<<<<
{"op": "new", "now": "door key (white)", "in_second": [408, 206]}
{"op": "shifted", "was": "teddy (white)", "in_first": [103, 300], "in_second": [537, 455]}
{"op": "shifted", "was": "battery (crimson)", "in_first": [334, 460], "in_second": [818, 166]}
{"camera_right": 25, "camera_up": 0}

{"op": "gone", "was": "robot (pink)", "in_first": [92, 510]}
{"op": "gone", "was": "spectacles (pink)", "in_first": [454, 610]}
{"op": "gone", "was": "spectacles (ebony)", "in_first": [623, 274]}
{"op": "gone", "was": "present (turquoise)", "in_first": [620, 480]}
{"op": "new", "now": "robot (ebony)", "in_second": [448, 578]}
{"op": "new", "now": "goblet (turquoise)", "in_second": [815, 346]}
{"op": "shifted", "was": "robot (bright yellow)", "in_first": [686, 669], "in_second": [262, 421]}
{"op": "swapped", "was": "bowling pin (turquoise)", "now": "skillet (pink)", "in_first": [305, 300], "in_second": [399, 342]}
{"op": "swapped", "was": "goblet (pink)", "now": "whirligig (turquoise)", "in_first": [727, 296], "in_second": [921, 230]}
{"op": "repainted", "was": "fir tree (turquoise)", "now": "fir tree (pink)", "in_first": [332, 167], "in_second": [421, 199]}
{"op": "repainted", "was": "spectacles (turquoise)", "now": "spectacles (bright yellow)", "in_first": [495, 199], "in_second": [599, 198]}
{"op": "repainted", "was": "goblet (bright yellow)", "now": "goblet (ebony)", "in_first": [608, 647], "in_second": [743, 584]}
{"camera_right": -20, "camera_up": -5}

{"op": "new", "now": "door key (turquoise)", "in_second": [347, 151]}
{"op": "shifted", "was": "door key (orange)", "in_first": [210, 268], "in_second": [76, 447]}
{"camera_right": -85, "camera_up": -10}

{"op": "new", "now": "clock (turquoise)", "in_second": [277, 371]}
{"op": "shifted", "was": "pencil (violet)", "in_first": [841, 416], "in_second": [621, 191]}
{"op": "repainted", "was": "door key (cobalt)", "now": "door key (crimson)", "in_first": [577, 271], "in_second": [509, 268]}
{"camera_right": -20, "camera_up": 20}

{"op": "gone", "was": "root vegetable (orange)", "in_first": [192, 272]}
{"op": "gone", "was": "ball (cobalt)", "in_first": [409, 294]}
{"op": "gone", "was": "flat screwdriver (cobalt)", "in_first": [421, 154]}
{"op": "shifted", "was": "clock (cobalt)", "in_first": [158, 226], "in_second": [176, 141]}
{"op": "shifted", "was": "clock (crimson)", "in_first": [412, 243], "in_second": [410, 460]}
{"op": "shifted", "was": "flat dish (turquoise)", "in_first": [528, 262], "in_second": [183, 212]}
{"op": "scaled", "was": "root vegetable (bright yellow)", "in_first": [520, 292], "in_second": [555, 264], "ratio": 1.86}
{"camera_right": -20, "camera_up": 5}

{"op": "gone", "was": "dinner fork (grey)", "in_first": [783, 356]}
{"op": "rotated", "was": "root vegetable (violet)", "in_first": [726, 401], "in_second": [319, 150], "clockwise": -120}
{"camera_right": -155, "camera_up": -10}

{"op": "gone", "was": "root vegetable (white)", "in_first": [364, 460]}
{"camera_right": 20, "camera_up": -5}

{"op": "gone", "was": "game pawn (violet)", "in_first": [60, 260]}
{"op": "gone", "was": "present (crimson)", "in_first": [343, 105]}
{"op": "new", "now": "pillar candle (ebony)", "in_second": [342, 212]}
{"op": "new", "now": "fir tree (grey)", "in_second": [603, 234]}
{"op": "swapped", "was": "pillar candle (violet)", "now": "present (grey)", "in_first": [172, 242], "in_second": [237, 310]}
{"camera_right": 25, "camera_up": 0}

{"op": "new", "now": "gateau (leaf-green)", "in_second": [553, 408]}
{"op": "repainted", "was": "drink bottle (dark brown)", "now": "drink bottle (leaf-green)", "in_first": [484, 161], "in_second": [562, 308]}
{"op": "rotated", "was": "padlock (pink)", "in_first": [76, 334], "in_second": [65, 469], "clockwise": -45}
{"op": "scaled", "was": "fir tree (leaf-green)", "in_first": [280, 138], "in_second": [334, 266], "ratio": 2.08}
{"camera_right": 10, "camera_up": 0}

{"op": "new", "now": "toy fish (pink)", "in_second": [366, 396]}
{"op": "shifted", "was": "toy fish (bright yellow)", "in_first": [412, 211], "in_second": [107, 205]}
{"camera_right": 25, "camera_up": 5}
>>>>
PROBLEM DETAILS => Set out the complete listing exactly as shown.

FINAL ANSWER =>
{"op": "new", "now": "door key (white)", "in_second": [408, 206]}
{"op": "shifted", "was": "teddy (white)", "in_first": [103, 300], "in_second": [537, 455]}
{"op": "shifted", "was": "battery (crimson)", "in_first": [334, 460], "in_second": [818, 166]}
{"camera_right": 25, "camera_up": 0}

{"op": "gone", "was": "robot (pink)", "in_first": [92, 510]}
{"op": "gone", "was": "spectacles (pink)", "in_first": [454, 610]}
{"op": "gone", "was": "spectacles (ebony)", "in_first": [623, 274]}
{"op": "gone", "was": "present (turquoise)", "in_first": [620, 480]}
{"op": "new", "now": "robot (ebony)", "in_second": [448, 578]}
{"op": "new", "now": "goblet (turquoise)", "in_second": [815, 346]}
{"op": "shifted", "was": "robot (bright yellow)", "in_first": [686, 669], "in_second": [262, 421]}
{"op": "swapped", "was": "bowling pin (turquoise)", "now": "skillet (pink)", "in_first": [305, 300], "in_second": [399, 342]}
{"op": "swapped", "was": "goblet (pink)", "now": "whirligig (turquoise)", "in_first": [727, 296], "in_second": [921, 230]}
{"op": "repainted", "was": "fir tree (turquoise)", "now": "fir tree (pink)", "in_first": [332, 167], "in_second": [421, 199]}
{"op": "repainted", "was": "spectacles (turquoise)", "now": "spectacles (bright yellow)", "in_first": [495, 199], "in_second": [599, 198]}
{"op": "repainted", "was": "goblet (bright yellow)", "now": "goblet (ebony)", "in_first": [608, 647], "in_second": [743, 584]}
{"camera_right": -20, "camera_up": -5}

{"op": "new", "now": "door key (turquoise)", "in_second": [347, 151]}
{"op": "shifted", "was": "door key (orange)", "in_first": [210, 268], "in_second": [76, 447]}
{"camera_right": -85, "camera_up": -10}

{"op": "new", "now": "clock (turquoise)", "in_second": [277, 371]}
{"op": "shifted", "was": "pencil (violet)", "in_first": [841, 416], "in_second": [621, 191]}
{"op": "repainted", "was": "door key (cobalt)", "now": "door key (crimson)", "in_first": [577, 271], "in_second": [509, 268]}
{"camera_right": -20, "camera_up": 20}

{"op": "gone", "was": "root vegetable (orange)", "in_first": [192, 272]}
{"op": "gone", "was": "ball (cobalt)", "in_first": [409, 294]}
{"op": "gone", "was": "flat screwdriver (cobalt)", "in_first": [421, 154]}
{"op": "shifted", "was": "clock (cobalt)", "in_first": [158, 226], "in_second": [176, 141]}
{"op": "shifted", "was": "clock (crimson)", "in_first": [412, 243], "in_second": [410, 460]}
{"op": "shifted", "was": "flat dish (turquoise)", "in_first": [528, 262], "in_second": [183, 212]}
{"op": "scaled", "was": "root vegetable (bright yellow)", "in_first": [520, 292], "in_second": [555, 264], "ratio": 1.86}
{"camera_right": -20, "camera_up": 5}

{"op": "gone", "was": "dinner fork (grey)", "in_first": [783, 356]}
{"op": "rotated", "was": "root vegetable (violet)", "in_first": [726, 401], "in_second": [319, 150], "clockwise": -120}
{"camera_right": -155, "camera_up": -10}

{"op": "gone", "was": "root vegetable (white)", "in_first": [364, 460]}
{"camera_right": 20, "camera_up": -5}

{"op": "gone", "was": "game pawn (violet)", "in_first": [60, 260]}
{"op": "gone", "was": "present (crimson)", "in_first": [343, 105]}
{"op": "new", "now": "pillar candle (ebony)", "in_second": [342, 212]}
{"op": "new", "now": "fir tree (grey)", "in_second": [603, 234]}
{"op": "swapped", "was": "pillar candle (violet)", "now": "present (grey)", "in_first": [172, 242], "in_second": [237, 310]}
{"camera_right": 25, "camera_up": 0}

{"op": "new", "now": "gateau (leaf-green)", "in_second": [553, 408]}
{"op": "repainted", "was": "drink bottle (dark brown)", "now": "drink bottle (leaf-green)", "in_first": [484, 161], "in_second": [562, 308]}
{"op": "rotated", "was": "padlock (pink)", "in_first": [76, 334], "in_second": [65, 469], "clockwise": -45}
{"op": "scaled", "was": "fir tree (leaf-green)", "in_first": [280, 138], "in_second": [334, 266], "ratio": 2.08}
{"camera_right": 10, "camera_up": 0}

{"op": "new", "now": "toy fish (pink)", "in_second": [366, 396]}
{"op": "shifted", "was": "toy fish (bright yellow)", "in_first": [412, 211], "in_second": [107, 205]}
{"camera_right": 25, "camera_up": 5}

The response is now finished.